(INPUT DATA):
┌──

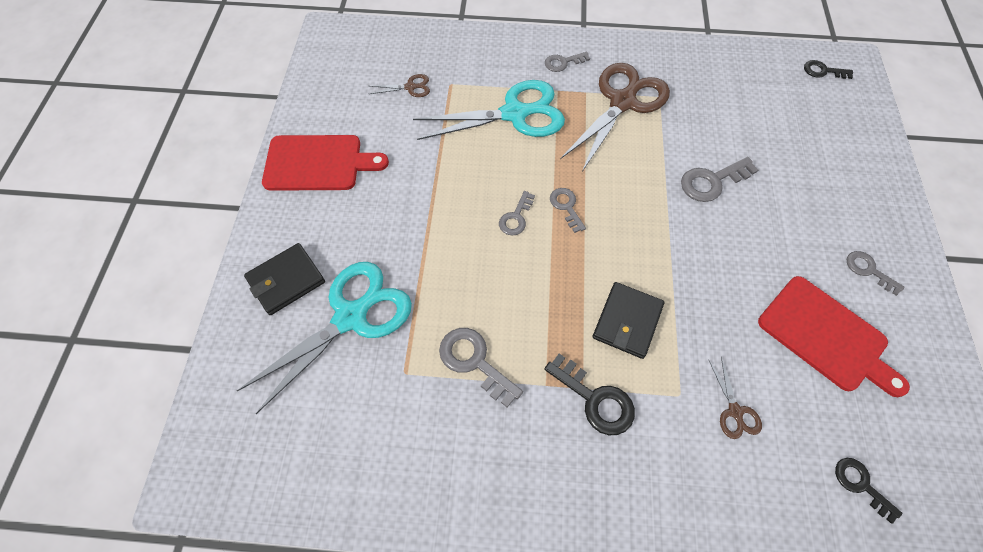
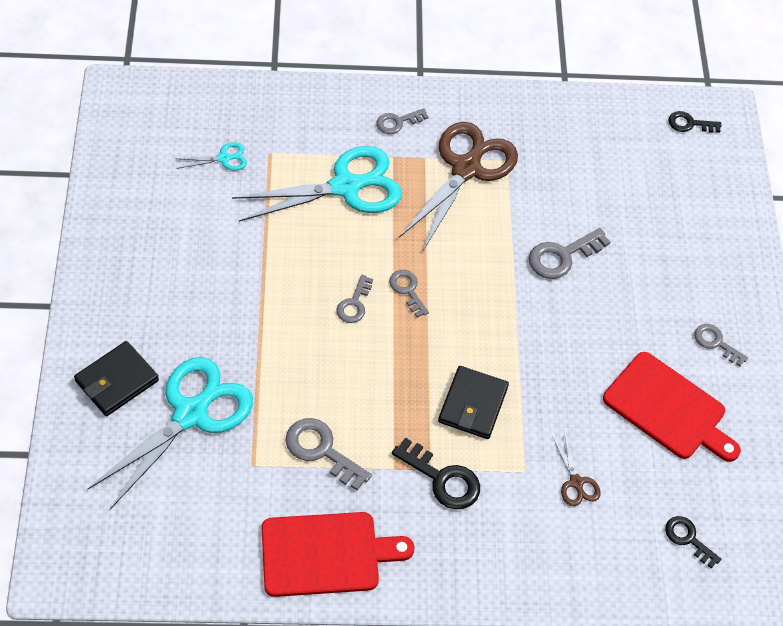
camera: 10 degrees left, 5 degrees down
(318, 163) = (130, 252): red cutting board -> red cutting board (326, 554)
(410, 87) = (224, 158): brown scissors -> turquoise scissors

└──

(EXERCISE INSTRUCTIONS): I would like the material above returned exactly as it stands, without its pictures.

(RESPONSE FOR THIS EXERCISE):
camera: 10 degrees left, 5 degrees down
(318, 163) = (130, 252): red cutting board -> red cutting board (326, 554)
(410, 87) = (224, 158): brown scissors -> turquoise scissors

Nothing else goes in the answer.